● TASK TO COMPLETE
Gather all lines in the records below that include the word "none".

::::::::

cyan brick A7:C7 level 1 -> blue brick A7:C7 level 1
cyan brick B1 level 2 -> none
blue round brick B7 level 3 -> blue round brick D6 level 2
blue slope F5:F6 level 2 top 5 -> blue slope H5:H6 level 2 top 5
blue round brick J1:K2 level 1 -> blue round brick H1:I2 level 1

::::::::

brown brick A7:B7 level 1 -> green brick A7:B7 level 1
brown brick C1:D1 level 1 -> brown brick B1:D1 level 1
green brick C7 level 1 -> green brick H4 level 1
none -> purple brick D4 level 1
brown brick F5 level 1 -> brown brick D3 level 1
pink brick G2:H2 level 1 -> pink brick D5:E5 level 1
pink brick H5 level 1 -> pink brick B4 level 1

::::::::

● TASK OUTPUT
cyan brick B1 level 2 -> none
none -> purple brick D4 level 1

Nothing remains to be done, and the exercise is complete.